Object matching data ->

══════════

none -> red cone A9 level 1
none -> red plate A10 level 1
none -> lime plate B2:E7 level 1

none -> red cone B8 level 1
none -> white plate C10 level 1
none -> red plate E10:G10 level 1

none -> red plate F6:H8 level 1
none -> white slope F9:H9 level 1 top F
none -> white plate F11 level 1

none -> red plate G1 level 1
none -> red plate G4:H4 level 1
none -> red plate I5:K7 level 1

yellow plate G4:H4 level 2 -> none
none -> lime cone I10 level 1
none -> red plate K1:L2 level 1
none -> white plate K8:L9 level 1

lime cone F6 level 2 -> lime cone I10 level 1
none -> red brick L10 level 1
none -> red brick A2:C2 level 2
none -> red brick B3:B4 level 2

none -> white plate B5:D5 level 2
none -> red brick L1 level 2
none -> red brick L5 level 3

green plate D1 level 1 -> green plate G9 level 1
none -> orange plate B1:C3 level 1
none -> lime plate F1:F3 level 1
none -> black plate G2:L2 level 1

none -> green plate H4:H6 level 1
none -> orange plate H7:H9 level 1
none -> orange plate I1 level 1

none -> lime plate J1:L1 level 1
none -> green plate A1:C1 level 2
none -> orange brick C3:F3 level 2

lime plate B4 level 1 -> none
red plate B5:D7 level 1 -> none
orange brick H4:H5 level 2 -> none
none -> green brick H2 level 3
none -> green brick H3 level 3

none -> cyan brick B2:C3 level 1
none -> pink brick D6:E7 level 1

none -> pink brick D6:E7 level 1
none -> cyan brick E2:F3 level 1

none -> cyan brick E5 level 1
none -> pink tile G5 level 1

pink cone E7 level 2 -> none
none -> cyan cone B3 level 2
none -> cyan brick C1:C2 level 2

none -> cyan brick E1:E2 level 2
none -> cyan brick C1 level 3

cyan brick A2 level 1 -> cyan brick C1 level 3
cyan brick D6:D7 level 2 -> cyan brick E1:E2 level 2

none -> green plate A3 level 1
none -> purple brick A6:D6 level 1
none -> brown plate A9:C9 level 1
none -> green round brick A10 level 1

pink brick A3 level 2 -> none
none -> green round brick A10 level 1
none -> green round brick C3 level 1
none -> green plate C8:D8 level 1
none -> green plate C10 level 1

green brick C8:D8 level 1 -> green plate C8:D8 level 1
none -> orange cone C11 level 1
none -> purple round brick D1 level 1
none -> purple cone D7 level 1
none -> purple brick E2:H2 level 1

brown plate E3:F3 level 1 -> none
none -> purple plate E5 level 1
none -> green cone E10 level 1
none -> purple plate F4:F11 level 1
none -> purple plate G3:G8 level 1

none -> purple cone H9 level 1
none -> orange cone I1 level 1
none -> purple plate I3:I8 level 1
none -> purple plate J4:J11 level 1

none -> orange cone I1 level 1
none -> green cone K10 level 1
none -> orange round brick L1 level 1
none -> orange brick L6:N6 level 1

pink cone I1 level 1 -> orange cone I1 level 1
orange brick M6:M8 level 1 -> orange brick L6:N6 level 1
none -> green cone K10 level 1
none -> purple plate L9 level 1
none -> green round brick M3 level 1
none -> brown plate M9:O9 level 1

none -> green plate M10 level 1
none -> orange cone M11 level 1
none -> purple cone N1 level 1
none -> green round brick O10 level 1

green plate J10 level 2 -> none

══════════

Assignment ->
Each line of the entries above that includes the string "pink" should be copied out.

Task output ->
none -> pink brick D6:E7 level 1
none -> pink brick D6:E7 level 1
none -> pink tile G5 level 1
pink cone E7 level 2 -> none
pink brick A3 level 2 -> none
pink cone I1 level 1 -> orange cone I1 level 1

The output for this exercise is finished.